* Problem to work on *
Return, exactly and in full, the lines of the records below starting at the one with "RADIO: SX1278 -> CC1101" and ending at the one with "SD1 pin CS: D6 -> D1", and no other lines.
*** Opening of Records for the exercise ***
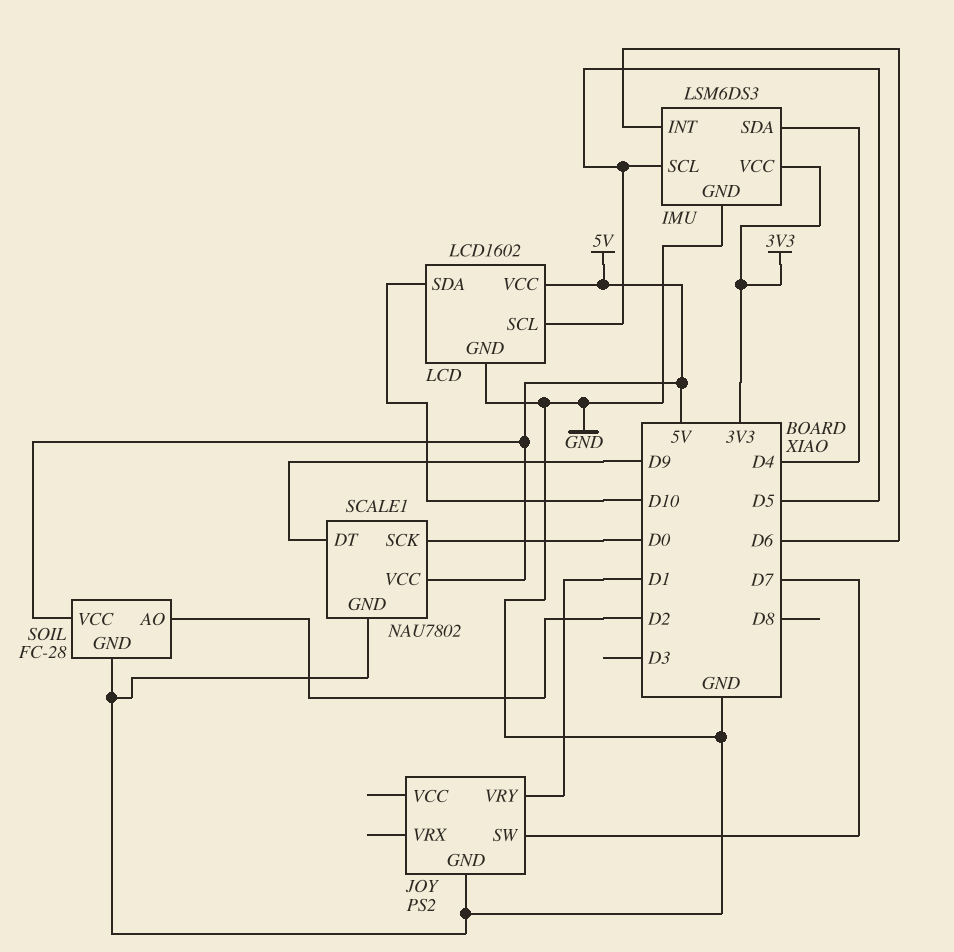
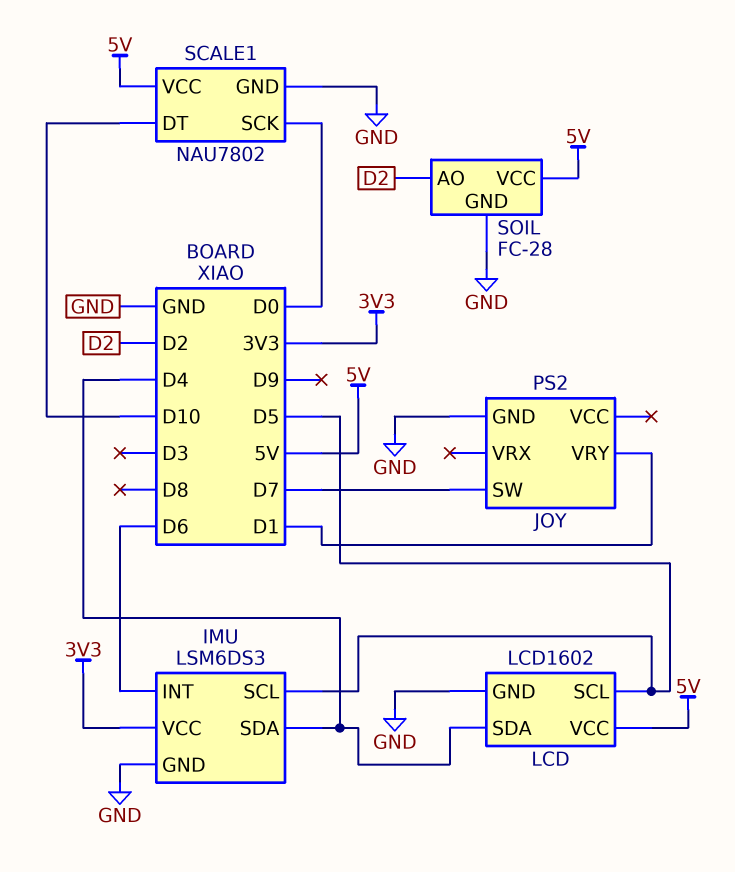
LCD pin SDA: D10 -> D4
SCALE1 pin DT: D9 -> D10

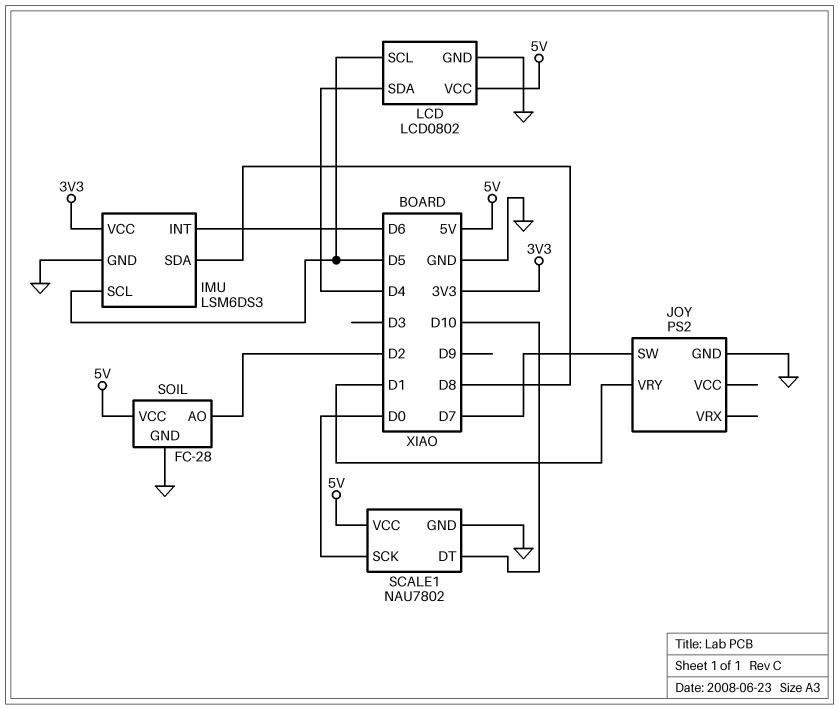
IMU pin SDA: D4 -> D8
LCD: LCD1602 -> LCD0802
*** Close of Records for the exercise ***
*** Opening of Records for the exercise ***
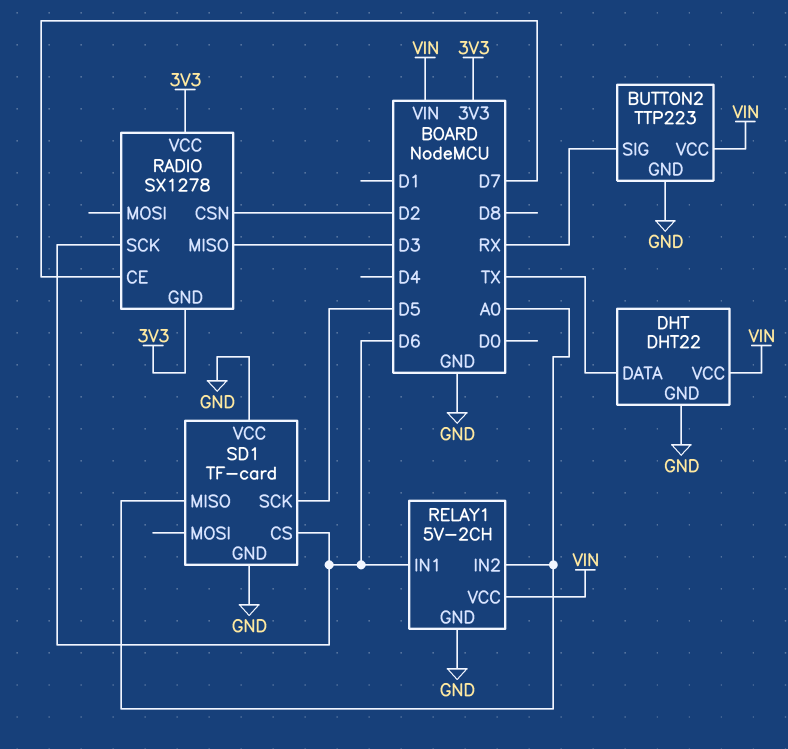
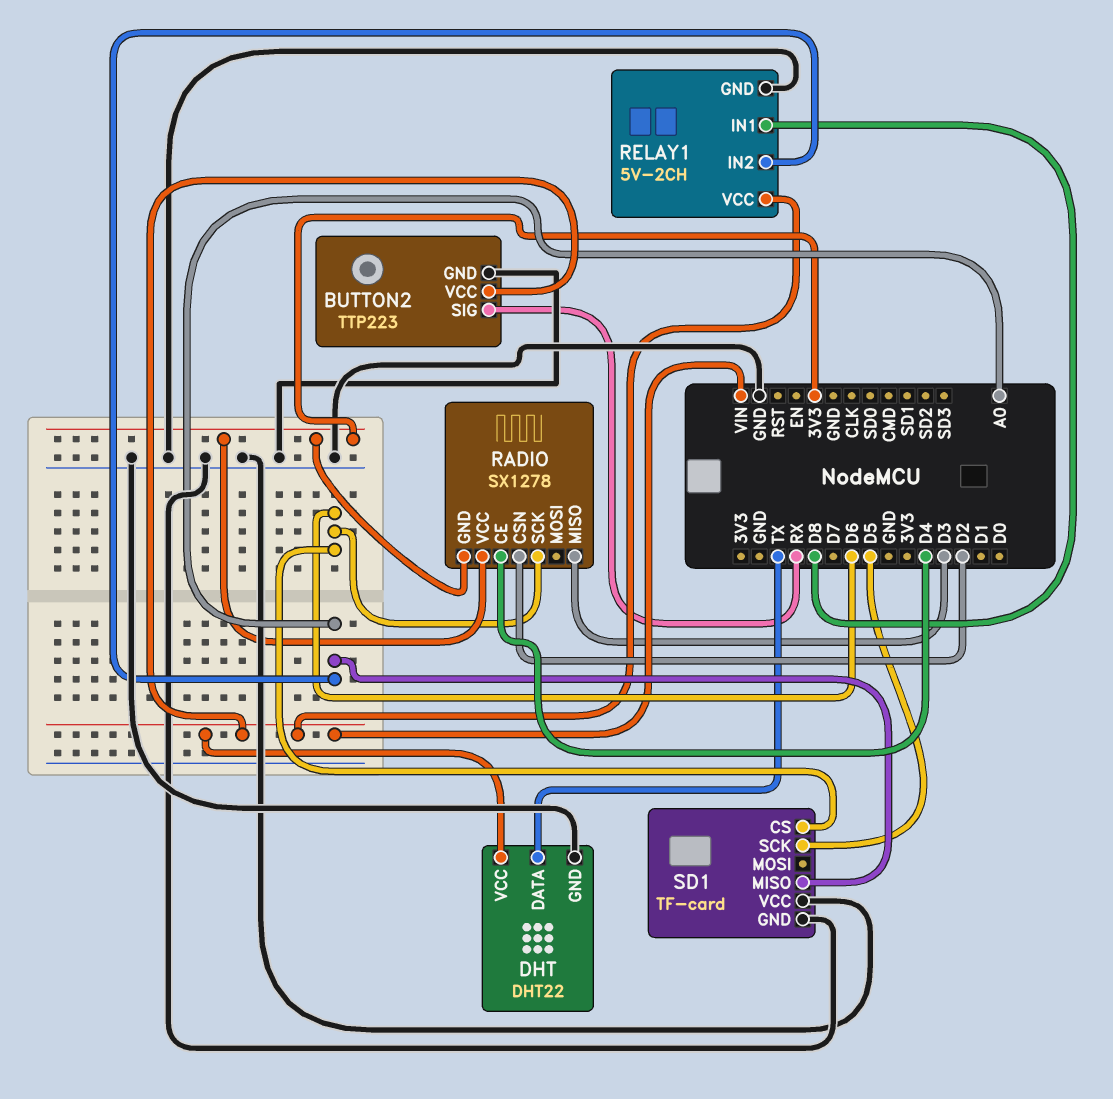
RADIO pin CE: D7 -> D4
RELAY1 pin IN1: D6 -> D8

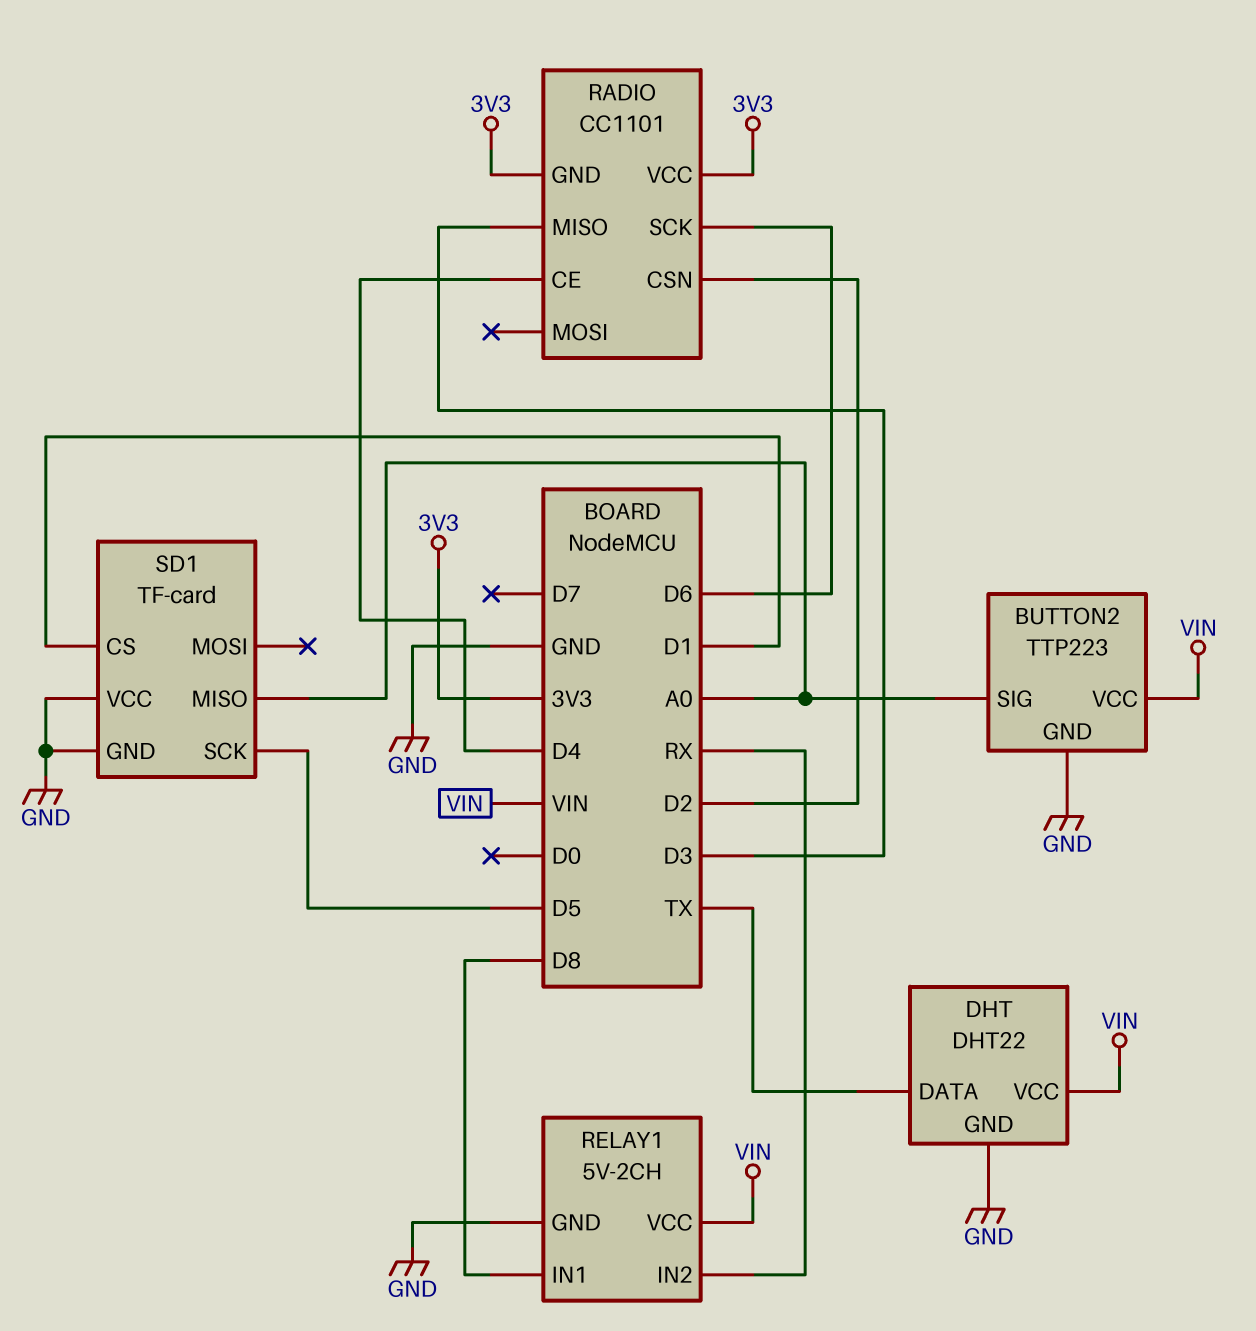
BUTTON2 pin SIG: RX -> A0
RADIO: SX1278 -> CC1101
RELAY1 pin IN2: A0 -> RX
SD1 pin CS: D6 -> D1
*** Close of Records for the exercise ***
*** Opening of Records for the exercise ***
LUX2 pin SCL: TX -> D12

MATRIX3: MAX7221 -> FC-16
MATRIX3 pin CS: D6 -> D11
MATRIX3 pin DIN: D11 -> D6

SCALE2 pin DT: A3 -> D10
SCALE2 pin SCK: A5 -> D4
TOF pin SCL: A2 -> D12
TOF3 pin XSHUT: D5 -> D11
*** Close of Records for the exercise ***
* Expected answer *
RADIO: SX1278 -> CC1101
RELAY1 pin IN2: A0 -> RX
SD1 pin CS: D6 -> D1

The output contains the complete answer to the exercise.